Set the data down exactly as it stands, and keep its pictures out.

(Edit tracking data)
*** Block opens ***
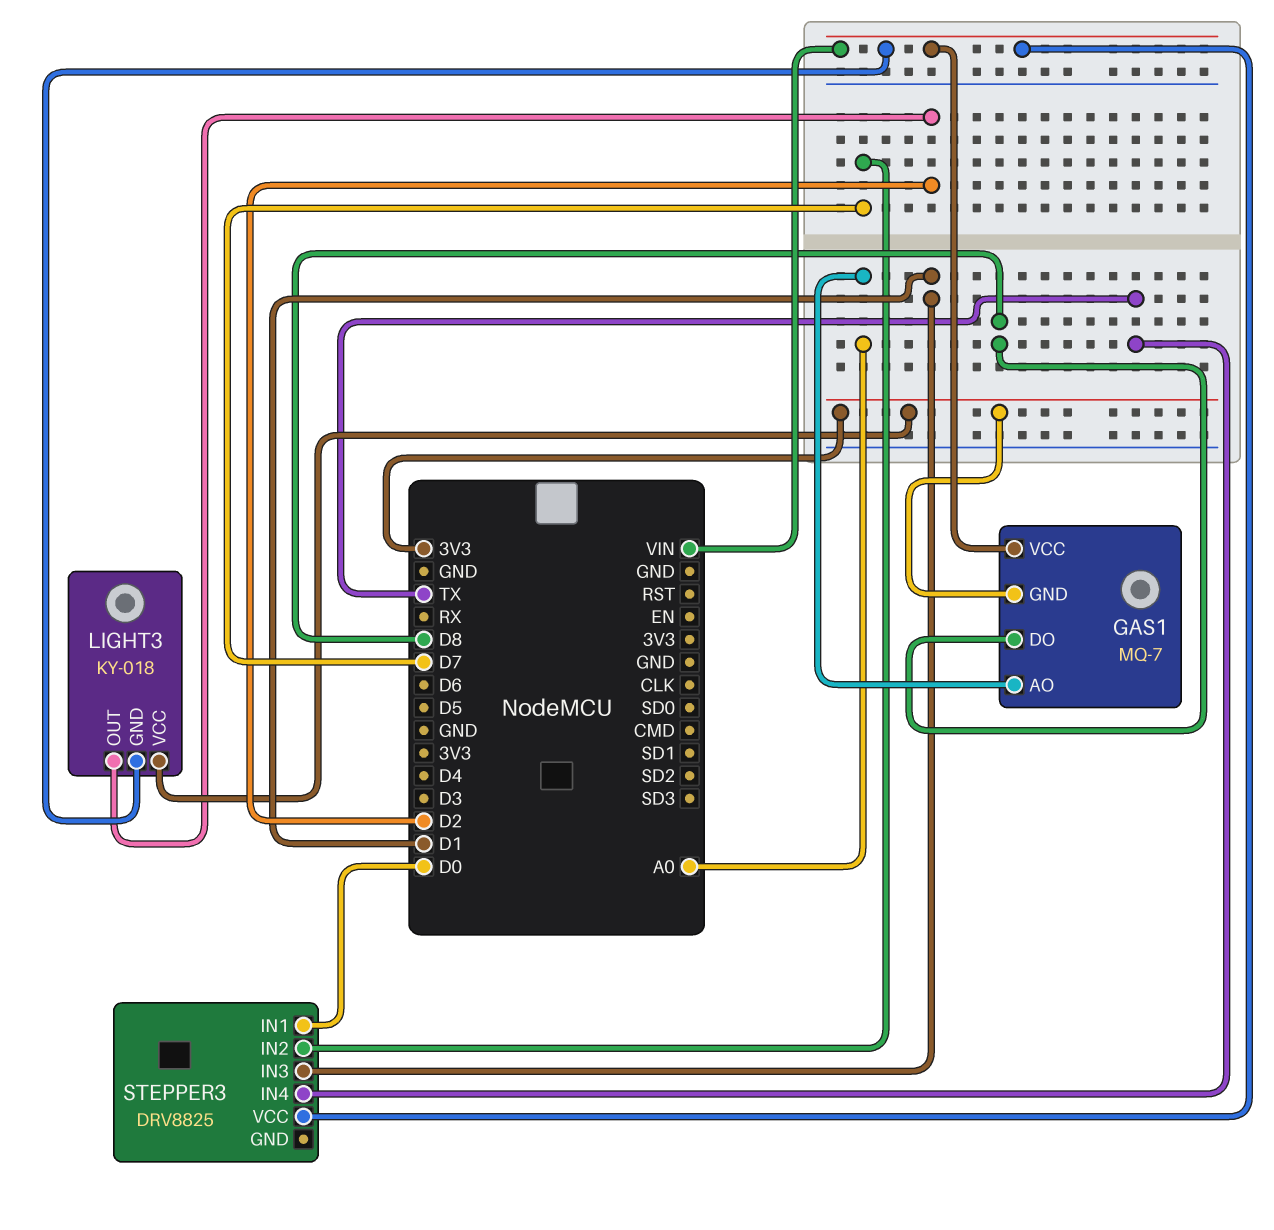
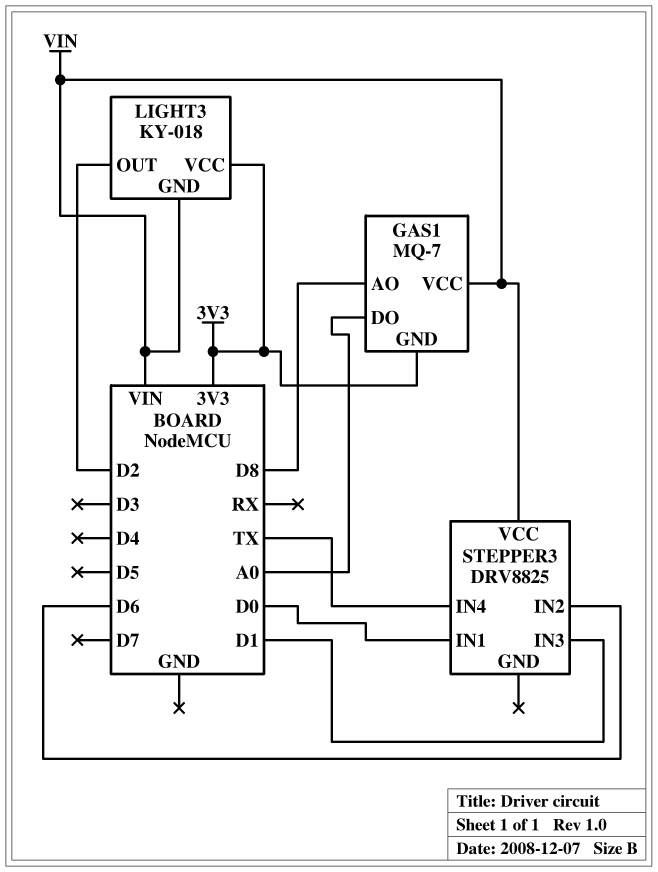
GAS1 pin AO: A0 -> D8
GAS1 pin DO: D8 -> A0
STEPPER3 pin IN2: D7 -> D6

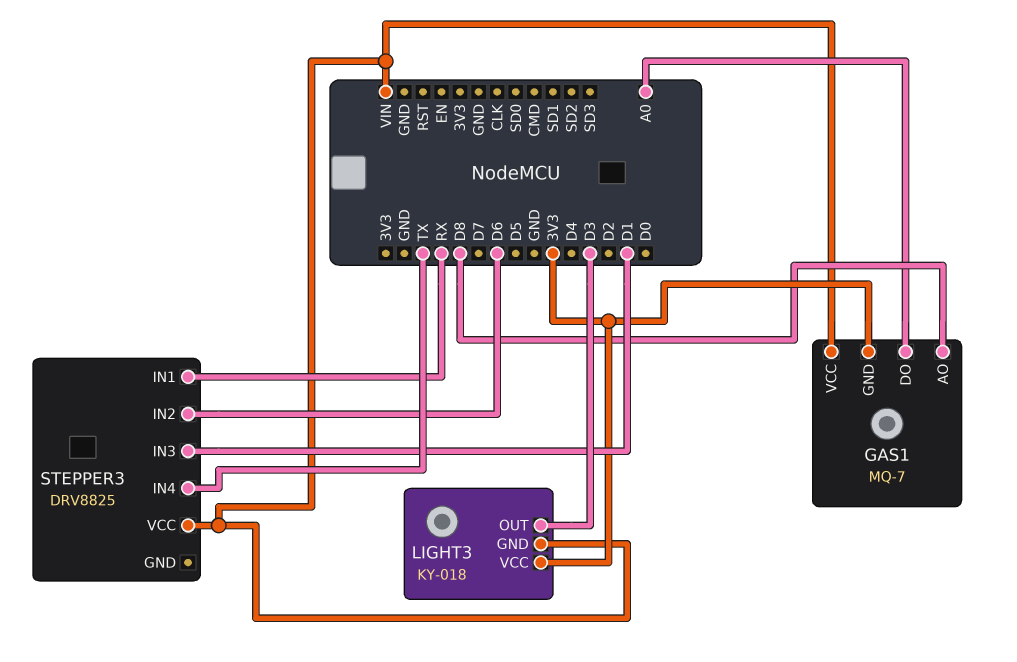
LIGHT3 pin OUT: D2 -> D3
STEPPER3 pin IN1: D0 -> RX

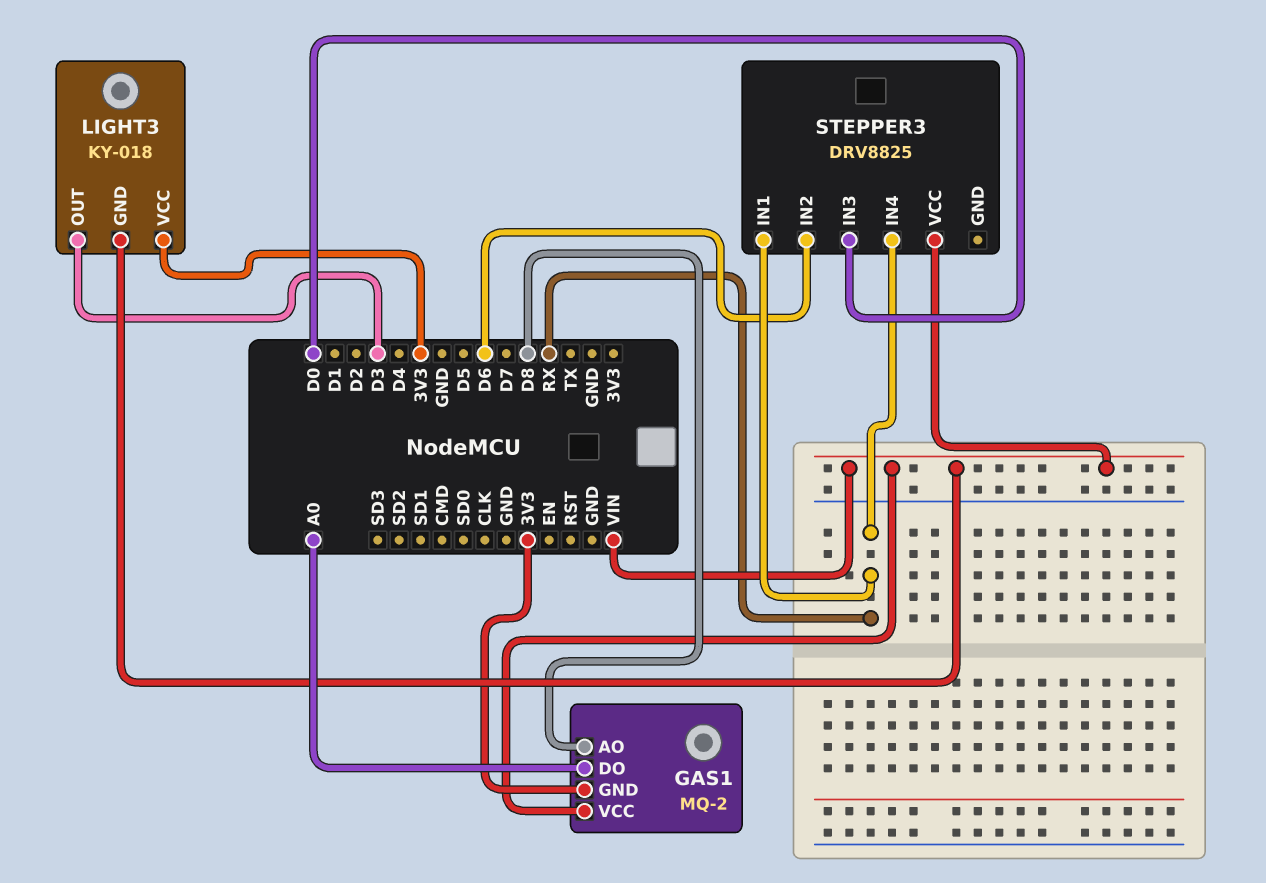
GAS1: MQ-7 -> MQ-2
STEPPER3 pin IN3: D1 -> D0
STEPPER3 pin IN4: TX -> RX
*** Block closes ***
_Output below:_
GAS1 pin AO: A0 -> D8
GAS1 pin DO: D8 -> A0
STEPPER3 pin IN2: D7 -> D6

LIGHT3 pin OUT: D2 -> D3
STEPPER3 pin IN1: D0 -> RX

GAS1: MQ-7 -> MQ-2
STEPPER3 pin IN3: D1 -> D0
STEPPER3 pin IN4: TX -> RX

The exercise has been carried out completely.